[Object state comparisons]
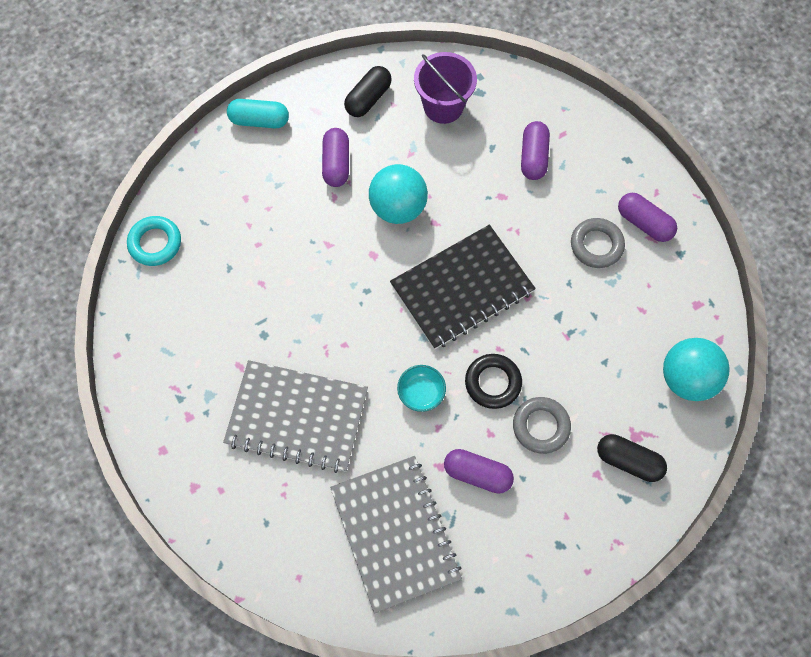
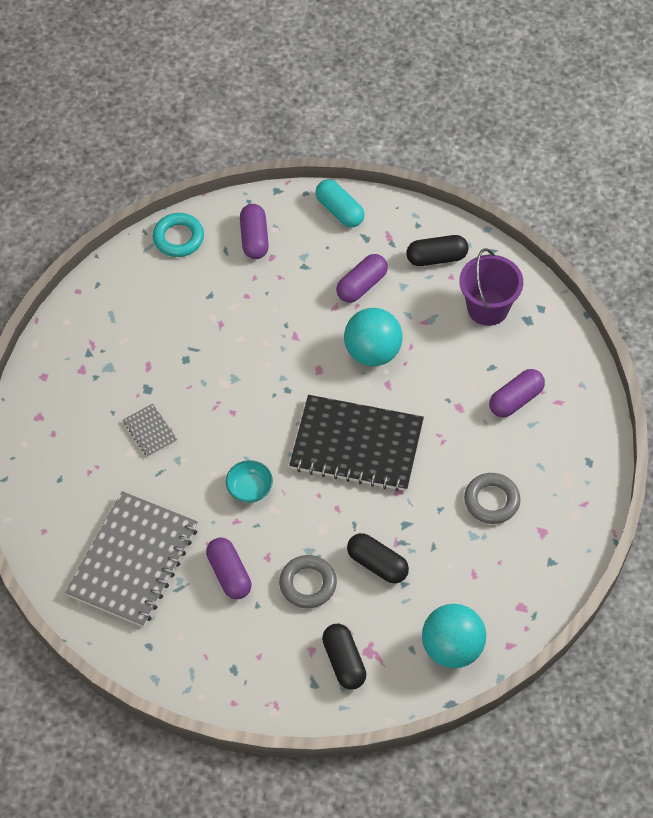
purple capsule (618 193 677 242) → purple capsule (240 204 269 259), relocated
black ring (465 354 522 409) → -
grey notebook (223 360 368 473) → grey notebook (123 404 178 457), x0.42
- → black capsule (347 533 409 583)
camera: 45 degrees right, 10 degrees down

Activity
The entries above, every one of them, should be retyped exactly, with no pictures carried over.

Answer box
purple capsule (618 193 677 242) → purple capsule (240 204 269 259), relocated
black ring (465 354 522 409) → -
grey notebook (223 360 368 473) → grey notebook (123 404 178 457), x0.42
- → black capsule (347 533 409 583)
camera: 45 degrees right, 10 degrees down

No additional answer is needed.